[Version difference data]
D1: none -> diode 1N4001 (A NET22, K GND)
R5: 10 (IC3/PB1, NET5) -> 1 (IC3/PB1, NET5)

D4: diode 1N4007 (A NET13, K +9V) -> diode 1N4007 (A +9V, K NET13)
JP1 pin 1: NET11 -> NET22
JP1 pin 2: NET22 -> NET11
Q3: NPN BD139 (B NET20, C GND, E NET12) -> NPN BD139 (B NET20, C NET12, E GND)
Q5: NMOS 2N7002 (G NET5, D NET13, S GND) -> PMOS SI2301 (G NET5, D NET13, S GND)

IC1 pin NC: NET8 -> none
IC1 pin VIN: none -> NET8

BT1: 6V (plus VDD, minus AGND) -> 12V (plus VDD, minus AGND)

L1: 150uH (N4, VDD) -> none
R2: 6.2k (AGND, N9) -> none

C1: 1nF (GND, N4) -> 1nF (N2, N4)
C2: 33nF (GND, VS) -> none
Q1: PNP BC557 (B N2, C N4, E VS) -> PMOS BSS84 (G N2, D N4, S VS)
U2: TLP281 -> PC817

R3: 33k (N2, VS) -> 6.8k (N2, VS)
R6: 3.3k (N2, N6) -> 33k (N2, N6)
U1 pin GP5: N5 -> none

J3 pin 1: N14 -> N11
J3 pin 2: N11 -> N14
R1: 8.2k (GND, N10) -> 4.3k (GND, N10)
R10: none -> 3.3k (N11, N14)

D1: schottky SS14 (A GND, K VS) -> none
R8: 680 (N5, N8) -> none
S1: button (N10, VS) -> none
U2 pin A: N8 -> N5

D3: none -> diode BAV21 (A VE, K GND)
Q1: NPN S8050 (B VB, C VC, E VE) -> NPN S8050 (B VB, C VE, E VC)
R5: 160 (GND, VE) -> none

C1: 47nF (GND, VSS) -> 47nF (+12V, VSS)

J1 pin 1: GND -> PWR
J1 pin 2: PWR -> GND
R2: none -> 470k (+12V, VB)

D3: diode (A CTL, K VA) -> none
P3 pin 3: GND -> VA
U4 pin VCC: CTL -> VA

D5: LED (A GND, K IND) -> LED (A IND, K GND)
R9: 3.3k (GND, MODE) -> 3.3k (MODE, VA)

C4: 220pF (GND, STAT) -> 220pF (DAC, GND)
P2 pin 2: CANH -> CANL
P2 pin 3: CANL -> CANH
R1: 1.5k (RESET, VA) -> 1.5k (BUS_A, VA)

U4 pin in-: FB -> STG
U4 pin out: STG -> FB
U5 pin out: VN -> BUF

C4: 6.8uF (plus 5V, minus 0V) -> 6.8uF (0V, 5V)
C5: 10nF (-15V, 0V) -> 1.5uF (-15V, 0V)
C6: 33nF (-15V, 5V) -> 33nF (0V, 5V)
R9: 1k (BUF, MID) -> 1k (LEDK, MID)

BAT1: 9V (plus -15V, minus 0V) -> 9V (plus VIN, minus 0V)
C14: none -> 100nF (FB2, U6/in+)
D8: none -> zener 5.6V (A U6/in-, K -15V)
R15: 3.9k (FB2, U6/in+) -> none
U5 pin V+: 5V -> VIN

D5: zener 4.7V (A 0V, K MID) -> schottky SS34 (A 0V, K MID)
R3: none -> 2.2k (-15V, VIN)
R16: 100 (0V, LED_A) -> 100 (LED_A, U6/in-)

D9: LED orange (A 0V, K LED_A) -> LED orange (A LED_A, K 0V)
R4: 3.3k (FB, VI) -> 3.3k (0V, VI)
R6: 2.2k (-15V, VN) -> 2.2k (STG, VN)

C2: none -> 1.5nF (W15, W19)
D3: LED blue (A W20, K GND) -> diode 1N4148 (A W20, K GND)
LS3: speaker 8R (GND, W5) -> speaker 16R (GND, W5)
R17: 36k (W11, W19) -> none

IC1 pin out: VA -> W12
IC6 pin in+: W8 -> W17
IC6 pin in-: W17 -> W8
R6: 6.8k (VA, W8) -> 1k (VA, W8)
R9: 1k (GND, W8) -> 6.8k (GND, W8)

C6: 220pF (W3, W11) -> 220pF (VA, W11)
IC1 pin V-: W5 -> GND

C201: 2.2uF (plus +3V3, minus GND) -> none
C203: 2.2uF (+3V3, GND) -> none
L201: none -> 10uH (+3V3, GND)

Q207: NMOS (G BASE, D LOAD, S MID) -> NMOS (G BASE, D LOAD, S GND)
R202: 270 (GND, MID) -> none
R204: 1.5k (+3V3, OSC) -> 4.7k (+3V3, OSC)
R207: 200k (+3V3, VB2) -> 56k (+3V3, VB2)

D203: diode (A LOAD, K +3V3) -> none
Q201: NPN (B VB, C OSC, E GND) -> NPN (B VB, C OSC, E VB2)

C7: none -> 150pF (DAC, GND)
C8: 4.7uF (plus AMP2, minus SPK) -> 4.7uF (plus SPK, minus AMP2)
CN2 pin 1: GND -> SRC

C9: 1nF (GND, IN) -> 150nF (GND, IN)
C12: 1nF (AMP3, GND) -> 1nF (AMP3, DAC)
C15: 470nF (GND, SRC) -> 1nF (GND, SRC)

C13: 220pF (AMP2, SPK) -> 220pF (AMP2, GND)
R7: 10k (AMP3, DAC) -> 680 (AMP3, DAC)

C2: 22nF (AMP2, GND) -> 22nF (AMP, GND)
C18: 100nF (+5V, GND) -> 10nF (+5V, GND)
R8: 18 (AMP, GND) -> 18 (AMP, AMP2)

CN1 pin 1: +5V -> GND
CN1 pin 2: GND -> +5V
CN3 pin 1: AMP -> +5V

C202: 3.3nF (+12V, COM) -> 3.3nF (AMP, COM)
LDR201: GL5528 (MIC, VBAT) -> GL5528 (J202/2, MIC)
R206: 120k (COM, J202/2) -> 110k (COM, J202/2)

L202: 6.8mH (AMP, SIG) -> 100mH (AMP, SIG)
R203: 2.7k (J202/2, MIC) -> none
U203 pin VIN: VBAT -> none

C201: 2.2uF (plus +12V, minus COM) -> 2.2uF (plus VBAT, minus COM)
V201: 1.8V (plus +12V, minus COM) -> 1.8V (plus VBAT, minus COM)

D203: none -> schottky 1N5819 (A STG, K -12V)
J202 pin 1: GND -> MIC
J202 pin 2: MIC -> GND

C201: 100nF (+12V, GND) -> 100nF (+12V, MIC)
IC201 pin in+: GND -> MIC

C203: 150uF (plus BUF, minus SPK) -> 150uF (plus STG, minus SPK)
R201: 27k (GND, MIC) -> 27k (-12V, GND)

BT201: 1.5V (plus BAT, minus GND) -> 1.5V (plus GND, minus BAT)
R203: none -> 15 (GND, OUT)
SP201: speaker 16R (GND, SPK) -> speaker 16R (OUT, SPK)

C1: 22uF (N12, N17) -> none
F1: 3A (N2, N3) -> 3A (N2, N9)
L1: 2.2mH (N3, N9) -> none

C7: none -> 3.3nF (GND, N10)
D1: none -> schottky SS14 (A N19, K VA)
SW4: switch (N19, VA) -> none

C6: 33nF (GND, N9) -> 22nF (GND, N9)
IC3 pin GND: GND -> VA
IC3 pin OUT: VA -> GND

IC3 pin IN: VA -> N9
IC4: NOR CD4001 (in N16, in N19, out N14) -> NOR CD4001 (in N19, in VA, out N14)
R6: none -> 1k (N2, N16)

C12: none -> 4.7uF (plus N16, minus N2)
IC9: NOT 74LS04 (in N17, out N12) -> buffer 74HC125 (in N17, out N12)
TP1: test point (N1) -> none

▶ [WHAT YOU HAVE TO DO]
For this exercise, copy every line of the data that holds "schottky".

▶ [OUTPUT FOR THIS EXERCISE]
D1: schottky SS14 (A GND, K VS) -> none
D5: zener 4.7V (A 0V, K MID) -> schottky SS34 (A 0V, K MID)
D203: none -> schottky 1N5819 (A STG, K -12V)
D1: none -> schottky SS14 (A N19, K VA)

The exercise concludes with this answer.